**Goal of the exercise:** Output all of the entries beneath, exactly as written.

▶

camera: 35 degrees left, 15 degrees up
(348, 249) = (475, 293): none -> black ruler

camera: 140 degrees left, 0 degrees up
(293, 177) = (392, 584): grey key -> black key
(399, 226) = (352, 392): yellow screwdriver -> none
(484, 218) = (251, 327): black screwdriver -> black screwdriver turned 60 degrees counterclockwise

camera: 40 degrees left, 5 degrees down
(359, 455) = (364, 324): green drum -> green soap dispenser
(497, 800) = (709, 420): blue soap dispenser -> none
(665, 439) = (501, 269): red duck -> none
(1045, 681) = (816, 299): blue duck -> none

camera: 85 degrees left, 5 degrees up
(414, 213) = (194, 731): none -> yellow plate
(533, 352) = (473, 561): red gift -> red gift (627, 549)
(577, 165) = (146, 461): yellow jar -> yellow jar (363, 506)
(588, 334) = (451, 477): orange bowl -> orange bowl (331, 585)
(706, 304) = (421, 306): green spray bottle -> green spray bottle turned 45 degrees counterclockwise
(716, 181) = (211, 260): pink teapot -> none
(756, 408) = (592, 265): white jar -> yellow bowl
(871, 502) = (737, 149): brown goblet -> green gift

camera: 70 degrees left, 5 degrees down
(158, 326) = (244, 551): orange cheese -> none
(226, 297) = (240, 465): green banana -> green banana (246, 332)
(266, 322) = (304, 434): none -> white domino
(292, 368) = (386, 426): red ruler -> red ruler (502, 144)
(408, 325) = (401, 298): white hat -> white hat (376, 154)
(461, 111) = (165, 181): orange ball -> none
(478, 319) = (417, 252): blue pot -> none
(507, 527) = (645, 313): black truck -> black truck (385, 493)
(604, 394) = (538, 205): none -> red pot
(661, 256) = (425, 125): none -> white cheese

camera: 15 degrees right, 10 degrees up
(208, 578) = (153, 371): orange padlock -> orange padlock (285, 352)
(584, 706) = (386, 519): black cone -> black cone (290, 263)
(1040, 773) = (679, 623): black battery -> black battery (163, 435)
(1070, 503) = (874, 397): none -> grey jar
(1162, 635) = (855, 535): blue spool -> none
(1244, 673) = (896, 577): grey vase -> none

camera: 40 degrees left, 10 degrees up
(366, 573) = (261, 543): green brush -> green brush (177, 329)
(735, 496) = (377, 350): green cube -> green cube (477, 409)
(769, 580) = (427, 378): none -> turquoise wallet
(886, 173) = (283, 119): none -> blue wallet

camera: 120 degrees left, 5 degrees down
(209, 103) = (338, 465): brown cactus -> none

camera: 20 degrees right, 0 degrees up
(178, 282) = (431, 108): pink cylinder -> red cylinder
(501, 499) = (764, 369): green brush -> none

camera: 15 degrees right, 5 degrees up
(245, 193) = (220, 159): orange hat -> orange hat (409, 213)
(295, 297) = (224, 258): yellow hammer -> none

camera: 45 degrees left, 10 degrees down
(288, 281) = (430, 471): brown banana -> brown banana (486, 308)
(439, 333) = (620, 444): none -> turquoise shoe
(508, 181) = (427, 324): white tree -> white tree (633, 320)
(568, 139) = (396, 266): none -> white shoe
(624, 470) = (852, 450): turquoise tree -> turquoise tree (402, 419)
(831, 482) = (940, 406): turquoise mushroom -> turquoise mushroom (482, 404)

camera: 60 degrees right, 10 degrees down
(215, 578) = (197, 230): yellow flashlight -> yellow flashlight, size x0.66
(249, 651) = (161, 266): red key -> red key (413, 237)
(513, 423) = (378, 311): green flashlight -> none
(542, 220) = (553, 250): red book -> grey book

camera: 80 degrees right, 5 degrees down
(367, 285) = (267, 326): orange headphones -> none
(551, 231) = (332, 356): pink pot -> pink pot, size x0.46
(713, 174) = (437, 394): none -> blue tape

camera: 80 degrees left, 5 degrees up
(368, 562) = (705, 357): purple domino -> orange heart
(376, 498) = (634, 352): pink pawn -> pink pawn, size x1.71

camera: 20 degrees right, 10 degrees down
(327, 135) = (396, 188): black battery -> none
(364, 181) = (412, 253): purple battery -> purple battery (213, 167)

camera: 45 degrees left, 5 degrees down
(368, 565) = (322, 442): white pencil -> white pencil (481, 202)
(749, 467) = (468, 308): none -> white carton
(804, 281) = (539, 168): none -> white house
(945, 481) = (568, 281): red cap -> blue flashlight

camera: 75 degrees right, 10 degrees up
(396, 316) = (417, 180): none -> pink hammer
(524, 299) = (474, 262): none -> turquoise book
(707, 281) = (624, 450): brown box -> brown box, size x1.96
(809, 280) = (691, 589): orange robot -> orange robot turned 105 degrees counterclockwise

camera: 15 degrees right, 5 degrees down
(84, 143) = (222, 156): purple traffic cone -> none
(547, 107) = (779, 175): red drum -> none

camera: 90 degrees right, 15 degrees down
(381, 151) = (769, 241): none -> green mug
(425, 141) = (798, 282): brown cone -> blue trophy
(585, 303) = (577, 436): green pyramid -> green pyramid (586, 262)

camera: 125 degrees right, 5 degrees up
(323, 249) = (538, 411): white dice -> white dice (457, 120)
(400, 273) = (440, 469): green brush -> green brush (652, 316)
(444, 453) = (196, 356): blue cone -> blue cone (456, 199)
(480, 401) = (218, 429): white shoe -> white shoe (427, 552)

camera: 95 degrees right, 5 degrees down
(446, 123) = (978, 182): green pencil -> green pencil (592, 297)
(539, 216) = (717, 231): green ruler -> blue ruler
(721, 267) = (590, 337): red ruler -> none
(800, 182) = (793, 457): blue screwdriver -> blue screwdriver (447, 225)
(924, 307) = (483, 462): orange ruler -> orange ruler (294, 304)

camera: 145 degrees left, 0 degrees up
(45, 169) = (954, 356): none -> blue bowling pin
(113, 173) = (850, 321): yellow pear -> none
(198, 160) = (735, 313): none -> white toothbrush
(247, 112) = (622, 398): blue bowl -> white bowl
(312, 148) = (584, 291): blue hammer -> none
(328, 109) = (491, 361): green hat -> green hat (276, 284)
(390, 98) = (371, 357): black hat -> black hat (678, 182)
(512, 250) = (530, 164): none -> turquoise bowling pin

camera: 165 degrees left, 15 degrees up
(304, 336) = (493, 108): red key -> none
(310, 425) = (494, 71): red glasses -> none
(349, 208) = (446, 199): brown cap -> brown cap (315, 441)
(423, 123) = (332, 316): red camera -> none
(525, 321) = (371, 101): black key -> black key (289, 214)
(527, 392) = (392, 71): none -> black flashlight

◀

**The completed task:**
camera: 35 degrees left, 15 degrees up
(348, 249) = (475, 293): none -> black ruler

camera: 140 degrees left, 0 degrees up
(293, 177) = (392, 584): grey key -> black key
(399, 226) = (352, 392): yellow screwdriver -> none
(484, 218) = (251, 327): black screwdriver -> black screwdriver turned 60 degrees counterclockwise

camera: 40 degrees left, 5 degrees down
(359, 455) = (364, 324): green drum -> green soap dispenser
(497, 800) = (709, 420): blue soap dispenser -> none
(665, 439) = (501, 269): red duck -> none
(1045, 681) = (816, 299): blue duck -> none

camera: 85 degrees left, 5 degrees up
(414, 213) = (194, 731): none -> yellow plate
(533, 352) = (473, 561): red gift -> red gift (627, 549)
(577, 165) = (146, 461): yellow jar -> yellow jar (363, 506)
(588, 334) = (451, 477): orange bowl -> orange bowl (331, 585)
(706, 304) = (421, 306): green spray bottle -> green spray bottle turned 45 degrees counterclockwise
(716, 181) = (211, 260): pink teapot -> none
(756, 408) = (592, 265): white jar -> yellow bowl
(871, 502) = (737, 149): brown goblet -> green gift

camera: 70 degrees left, 5 degrees down
(158, 326) = (244, 551): orange cheese -> none
(226, 297) = (240, 465): green banana -> green banana (246, 332)
(266, 322) = (304, 434): none -> white domino
(292, 368) = (386, 426): red ruler -> red ruler (502, 144)
(408, 325) = (401, 298): white hat -> white hat (376, 154)
(461, 111) = (165, 181): orange ball -> none
(478, 319) = (417, 252): blue pot -> none
(507, 527) = (645, 313): black truck -> black truck (385, 493)
(604, 394) = (538, 205): none -> red pot
(661, 256) = (425, 125): none -> white cheese

camera: 15 degrees right, 10 degrees up
(208, 578) = (153, 371): orange padlock -> orange padlock (285, 352)
(584, 706) = (386, 519): black cone -> black cone (290, 263)
(1040, 773) = (679, 623): black battery -> black battery (163, 435)
(1070, 503) = (874, 397): none -> grey jar
(1162, 635) = (855, 535): blue spool -> none
(1244, 673) = (896, 577): grey vase -> none

camera: 40 degrees left, 10 degrees up
(366, 573) = (261, 543): green brush -> green brush (177, 329)
(735, 496) = (377, 350): green cube -> green cube (477, 409)
(769, 580) = (427, 378): none -> turquoise wallet
(886, 173) = (283, 119): none -> blue wallet

camera: 120 degrees left, 5 degrees down
(209, 103) = (338, 465): brown cactus -> none

camera: 20 degrees right, 0 degrees up
(178, 282) = (431, 108): pink cylinder -> red cylinder
(501, 499) = (764, 369): green brush -> none

camera: 15 degrees right, 5 degrees up
(245, 193) = (220, 159): orange hat -> orange hat (409, 213)
(295, 297) = (224, 258): yellow hammer -> none

camera: 45 degrees left, 10 degrees down
(288, 281) = (430, 471): brown banana -> brown banana (486, 308)
(439, 333) = (620, 444): none -> turquoise shoe
(508, 181) = (427, 324): white tree -> white tree (633, 320)
(568, 139) = (396, 266): none -> white shoe
(624, 470) = (852, 450): turquoise tree -> turquoise tree (402, 419)
(831, 482) = (940, 406): turquoise mushroom -> turquoise mushroom (482, 404)

camera: 60 degrees right, 10 degrees down
(215, 578) = (197, 230): yellow flashlight -> yellow flashlight, size x0.66
(249, 651) = (161, 266): red key -> red key (413, 237)
(513, 423) = (378, 311): green flashlight -> none
(542, 220) = (553, 250): red book -> grey book

camera: 80 degrees right, 5 degrees down
(367, 285) = (267, 326): orange headphones -> none
(551, 231) = (332, 356): pink pot -> pink pot, size x0.46
(713, 174) = (437, 394): none -> blue tape

camera: 80 degrees left, 5 degrees up
(368, 562) = (705, 357): purple domino -> orange heart
(376, 498) = (634, 352): pink pawn -> pink pawn, size x1.71

camera: 20 degrees right, 10 degrees down
(327, 135) = (396, 188): black battery -> none
(364, 181) = (412, 253): purple battery -> purple battery (213, 167)

camera: 45 degrees left, 5 degrees down
(368, 565) = (322, 442): white pencil -> white pencil (481, 202)
(749, 467) = (468, 308): none -> white carton
(804, 281) = (539, 168): none -> white house
(945, 481) = (568, 281): red cap -> blue flashlight

camera: 75 degrees right, 10 degrees up
(396, 316) = (417, 180): none -> pink hammer
(524, 299) = (474, 262): none -> turquoise book
(707, 281) = (624, 450): brown box -> brown box, size x1.96
(809, 280) = (691, 589): orange robot -> orange robot turned 105 degrees counterclockwise

camera: 15 degrees right, 5 degrees down
(84, 143) = (222, 156): purple traffic cone -> none
(547, 107) = (779, 175): red drum -> none

camera: 90 degrees right, 15 degrees down
(381, 151) = (769, 241): none -> green mug
(425, 141) = (798, 282): brown cone -> blue trophy
(585, 303) = (577, 436): green pyramid -> green pyramid (586, 262)

camera: 125 degrees right, 5 degrees up
(323, 249) = (538, 411): white dice -> white dice (457, 120)
(400, 273) = (440, 469): green brush -> green brush (652, 316)
(444, 453) = (196, 356): blue cone -> blue cone (456, 199)
(480, 401) = (218, 429): white shoe -> white shoe (427, 552)

camera: 95 degrees right, 5 degrees down
(446, 123) = (978, 182): green pencil -> green pencil (592, 297)
(539, 216) = (717, 231): green ruler -> blue ruler
(721, 267) = (590, 337): red ruler -> none
(800, 182) = (793, 457): blue screwdriver -> blue screwdriver (447, 225)
(924, 307) = (483, 462): orange ruler -> orange ruler (294, 304)

camera: 145 degrees left, 0 degrees up
(45, 169) = (954, 356): none -> blue bowling pin
(113, 173) = (850, 321): yellow pear -> none
(198, 160) = (735, 313): none -> white toothbrush
(247, 112) = (622, 398): blue bowl -> white bowl
(312, 148) = (584, 291): blue hammer -> none
(328, 109) = (491, 361): green hat -> green hat (276, 284)
(390, 98) = (371, 357): black hat -> black hat (678, 182)
(512, 250) = (530, 164): none -> turquoise bowling pin

camera: 165 degrees left, 15 degrees up
(304, 336) = (493, 108): red key -> none
(310, 425) = (494, 71): red glasses -> none
(349, 208) = (446, 199): brown cap -> brown cap (315, 441)
(423, 123) = (332, 316): red camera -> none
(525, 321) = (371, 101): black key -> black key (289, 214)
(527, 392) = (392, 71): none -> black flashlight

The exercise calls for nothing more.